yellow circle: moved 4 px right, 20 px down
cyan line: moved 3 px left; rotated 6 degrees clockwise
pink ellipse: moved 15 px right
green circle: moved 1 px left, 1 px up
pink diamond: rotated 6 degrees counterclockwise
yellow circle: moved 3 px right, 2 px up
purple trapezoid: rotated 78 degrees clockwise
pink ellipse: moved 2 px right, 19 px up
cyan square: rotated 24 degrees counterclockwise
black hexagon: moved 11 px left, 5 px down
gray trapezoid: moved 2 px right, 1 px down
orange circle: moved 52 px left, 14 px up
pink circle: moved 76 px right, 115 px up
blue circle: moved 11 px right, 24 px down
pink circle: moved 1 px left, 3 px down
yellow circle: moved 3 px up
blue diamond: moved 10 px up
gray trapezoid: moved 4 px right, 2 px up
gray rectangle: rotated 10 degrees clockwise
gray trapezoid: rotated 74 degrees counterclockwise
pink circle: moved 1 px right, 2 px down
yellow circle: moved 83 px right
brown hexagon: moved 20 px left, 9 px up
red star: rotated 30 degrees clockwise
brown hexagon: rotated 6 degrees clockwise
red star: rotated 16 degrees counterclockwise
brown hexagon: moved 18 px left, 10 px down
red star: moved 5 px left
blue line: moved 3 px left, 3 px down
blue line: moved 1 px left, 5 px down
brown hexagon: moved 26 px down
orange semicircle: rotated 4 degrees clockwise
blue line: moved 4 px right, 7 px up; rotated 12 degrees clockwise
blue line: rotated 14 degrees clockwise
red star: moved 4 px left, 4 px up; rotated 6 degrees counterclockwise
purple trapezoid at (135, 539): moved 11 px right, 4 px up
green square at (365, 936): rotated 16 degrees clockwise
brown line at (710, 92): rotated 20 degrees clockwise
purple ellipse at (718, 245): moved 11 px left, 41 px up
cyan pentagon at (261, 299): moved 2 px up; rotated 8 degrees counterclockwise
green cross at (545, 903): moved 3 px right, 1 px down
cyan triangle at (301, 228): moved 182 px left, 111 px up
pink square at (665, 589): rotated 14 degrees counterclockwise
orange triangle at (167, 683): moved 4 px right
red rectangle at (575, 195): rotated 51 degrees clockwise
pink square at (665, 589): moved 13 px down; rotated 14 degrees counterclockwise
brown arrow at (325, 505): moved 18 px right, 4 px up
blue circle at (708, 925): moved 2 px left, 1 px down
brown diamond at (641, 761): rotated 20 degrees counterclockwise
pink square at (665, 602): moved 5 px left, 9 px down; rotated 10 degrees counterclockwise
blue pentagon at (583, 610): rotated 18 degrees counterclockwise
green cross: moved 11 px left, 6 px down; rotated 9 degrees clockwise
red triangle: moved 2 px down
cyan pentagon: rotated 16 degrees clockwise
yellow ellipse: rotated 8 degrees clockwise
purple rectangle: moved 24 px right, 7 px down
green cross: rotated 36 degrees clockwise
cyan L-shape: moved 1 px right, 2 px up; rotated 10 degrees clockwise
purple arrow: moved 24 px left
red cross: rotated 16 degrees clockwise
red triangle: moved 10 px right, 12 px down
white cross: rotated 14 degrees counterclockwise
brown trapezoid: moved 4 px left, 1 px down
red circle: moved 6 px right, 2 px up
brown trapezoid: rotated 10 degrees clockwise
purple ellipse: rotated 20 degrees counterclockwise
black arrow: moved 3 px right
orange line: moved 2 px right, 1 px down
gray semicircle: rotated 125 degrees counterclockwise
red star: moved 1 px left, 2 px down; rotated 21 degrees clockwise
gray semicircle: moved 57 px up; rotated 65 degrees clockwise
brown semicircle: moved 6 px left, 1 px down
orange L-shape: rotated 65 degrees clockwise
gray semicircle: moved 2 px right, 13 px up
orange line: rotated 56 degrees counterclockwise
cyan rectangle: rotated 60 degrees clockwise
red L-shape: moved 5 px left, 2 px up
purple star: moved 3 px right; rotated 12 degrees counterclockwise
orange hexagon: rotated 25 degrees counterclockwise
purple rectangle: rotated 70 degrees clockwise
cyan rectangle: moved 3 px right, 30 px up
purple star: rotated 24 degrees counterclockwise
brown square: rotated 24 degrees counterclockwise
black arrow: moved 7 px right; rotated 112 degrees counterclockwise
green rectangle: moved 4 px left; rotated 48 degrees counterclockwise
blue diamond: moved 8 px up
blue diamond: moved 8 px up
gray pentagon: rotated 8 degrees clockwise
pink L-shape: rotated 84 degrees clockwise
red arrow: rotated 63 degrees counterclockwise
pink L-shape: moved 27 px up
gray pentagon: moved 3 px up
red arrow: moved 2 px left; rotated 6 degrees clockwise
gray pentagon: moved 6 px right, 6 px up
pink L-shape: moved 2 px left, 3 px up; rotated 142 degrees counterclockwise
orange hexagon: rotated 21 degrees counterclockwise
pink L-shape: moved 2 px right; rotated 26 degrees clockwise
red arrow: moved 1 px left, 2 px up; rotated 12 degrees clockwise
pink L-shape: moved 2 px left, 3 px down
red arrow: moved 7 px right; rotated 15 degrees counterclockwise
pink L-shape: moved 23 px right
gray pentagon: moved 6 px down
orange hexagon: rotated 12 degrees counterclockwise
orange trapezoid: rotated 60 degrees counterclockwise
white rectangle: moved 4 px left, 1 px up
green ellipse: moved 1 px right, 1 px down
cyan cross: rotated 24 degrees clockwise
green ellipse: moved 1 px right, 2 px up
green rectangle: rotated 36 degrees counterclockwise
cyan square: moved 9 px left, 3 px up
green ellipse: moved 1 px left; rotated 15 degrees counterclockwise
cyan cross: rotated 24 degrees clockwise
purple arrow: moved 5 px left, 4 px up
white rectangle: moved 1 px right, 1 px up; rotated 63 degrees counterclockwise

- TASK DETAILS: Reproduce every line of the listing above verbatim, in its original order.

- TASK OUTPUT:
yellow circle: moved 4 px right, 20 px down
cyan line: moved 3 px left; rotated 6 degrees clockwise
pink ellipse: moved 15 px right
green circle: moved 1 px left, 1 px up
pink diamond: rotated 6 degrees counterclockwise
yellow circle: moved 3 px right, 2 px up
purple trapezoid: rotated 78 degrees clockwise
pink ellipse: moved 2 px right, 19 px up
cyan square: rotated 24 degrees counterclockwise
black hexagon: moved 11 px left, 5 px down
gray trapezoid: moved 2 px right, 1 px down
orange circle: moved 52 px left, 14 px up
pink circle: moved 76 px right, 115 px up
blue circle: moved 11 px right, 24 px down
pink circle: moved 1 px left, 3 px down
yellow circle: moved 3 px up
blue diamond: moved 10 px up
gray trapezoid: moved 4 px right, 2 px up
gray rectangle: rotated 10 degrees clockwise
gray trapezoid: rotated 74 degrees counterclockwise
pink circle: moved 1 px right, 2 px down
yellow circle: moved 83 px right
brown hexagon: moved 20 px left, 9 px up
red star: rotated 30 degrees clockwise
brown hexagon: rotated 6 degrees clockwise
red star: rotated 16 degrees counterclockwise
brown hexagon: moved 18 px left, 10 px down
red star: moved 5 px left
blue line: moved 3 px left, 3 px down
blue line: moved 1 px left, 5 px down
brown hexagon: moved 26 px down
orange semicircle: rotated 4 degrees clockwise
blue line: moved 4 px right, 7 px up; rotated 12 degrees clockwise
blue line: rotated 14 degrees clockwise
red star: moved 4 px left, 4 px up; rotated 6 degrees counterclockwise
purple trapezoid at (135, 539): moved 11 px right, 4 px up
green square at (365, 936): rotated 16 degrees clockwise
brown line at (710, 92): rotated 20 degrees clockwise
purple ellipse at (718, 245): moved 11 px left, 41 px up
cyan pentagon at (261, 299): moved 2 px up; rotated 8 degrees counterclockwise
green cross at (545, 903): moved 3 px right, 1 px down
cyan triangle at (301, 228): moved 182 px left, 111 px up
pink square at (665, 589): rotated 14 degrees counterclockwise
orange triangle at (167, 683): moved 4 px right
red rectangle at (575, 195): rotated 51 degrees clockwise
pink square at (665, 589): moved 13 px down; rotated 14 degrees counterclockwise
brown arrow at (325, 505): moved 18 px right, 4 px up
blue circle at (708, 925): moved 2 px left, 1 px down
brown diamond at (641, 761): rotated 20 degrees counterclockwise
pink square at (665, 602): moved 5 px left, 9 px down; rotated 10 degrees counterclockwise
blue pentagon at (583, 610): rotated 18 degrees counterclockwise
green cross: moved 11 px left, 6 px down; rotated 9 degrees clockwise
red triangle: moved 2 px down
cyan pentagon: rotated 16 degrees clockwise
yellow ellipse: rotated 8 degrees clockwise
purple rectangle: moved 24 px right, 7 px down
green cross: rotated 36 degrees clockwise
cyan L-shape: moved 1 px right, 2 px up; rotated 10 degrees clockwise
purple arrow: moved 24 px left
red cross: rotated 16 degrees clockwise
red triangle: moved 10 px right, 12 px down
white cross: rotated 14 degrees counterclockwise
brown trapezoid: moved 4 px left, 1 px down
red circle: moved 6 px right, 2 px up
brown trapezoid: rotated 10 degrees clockwise
purple ellipse: rotated 20 degrees counterclockwise
black arrow: moved 3 px right
orange line: moved 2 px right, 1 px down
gray semicircle: rotated 125 degrees counterclockwise
red star: moved 1 px left, 2 px down; rotated 21 degrees clockwise
gray semicircle: moved 57 px up; rotated 65 degrees clockwise
brown semicircle: moved 6 px left, 1 px down
orange L-shape: rotated 65 degrees clockwise
gray semicircle: moved 2 px right, 13 px up
orange line: rotated 56 degrees counterclockwise
cyan rectangle: rotated 60 degrees clockwise
red L-shape: moved 5 px left, 2 px up
purple star: moved 3 px right; rotated 12 degrees counterclockwise
orange hexagon: rotated 25 degrees counterclockwise
purple rectangle: rotated 70 degrees clockwise
cyan rectangle: moved 3 px right, 30 px up
purple star: rotated 24 degrees counterclockwise
brown square: rotated 24 degrees counterclockwise
black arrow: moved 7 px right; rotated 112 degrees counterclockwise
green rectangle: moved 4 px left; rotated 48 degrees counterclockwise
blue diamond: moved 8 px up
blue diamond: moved 8 px up
gray pentagon: rotated 8 degrees clockwise
pink L-shape: rotated 84 degrees clockwise
red arrow: rotated 63 degrees counterclockwise
pink L-shape: moved 27 px up
gray pentagon: moved 3 px up
red arrow: moved 2 px left; rotated 6 degrees clockwise
gray pentagon: moved 6 px right, 6 px up
pink L-shape: moved 2 px left, 3 px up; rotated 142 degrees counterclockwise
orange hexagon: rotated 21 degrees counterclockwise
pink L-shape: moved 2 px right; rotated 26 degrees clockwise
red arrow: moved 1 px left, 2 px up; rotated 12 degrees clockwise
pink L-shape: moved 2 px left, 3 px down
red arrow: moved 7 px right; rotated 15 degrees counterclockwise
pink L-shape: moved 23 px right
gray pentagon: moved 6 px down
orange hexagon: rotated 12 degrees counterclockwise
orange trapezoid: rotated 60 degrees counterclockwise
white rectangle: moved 4 px left, 1 px up
green ellipse: moved 1 px right, 1 px down
cyan cross: rotated 24 degrees clockwise
green ellipse: moved 1 px right, 2 px up
green rectangle: rotated 36 degrees counterclockwise
cyan square: moved 9 px left, 3 px up
green ellipse: moved 1 px left; rotated 15 degrees counterclockwise
cyan cross: rotated 24 degrees clockwise
purple arrow: moved 5 px left, 4 px up
white rectangle: moved 1 px right, 1 px up; rotated 63 degrees counterclockwise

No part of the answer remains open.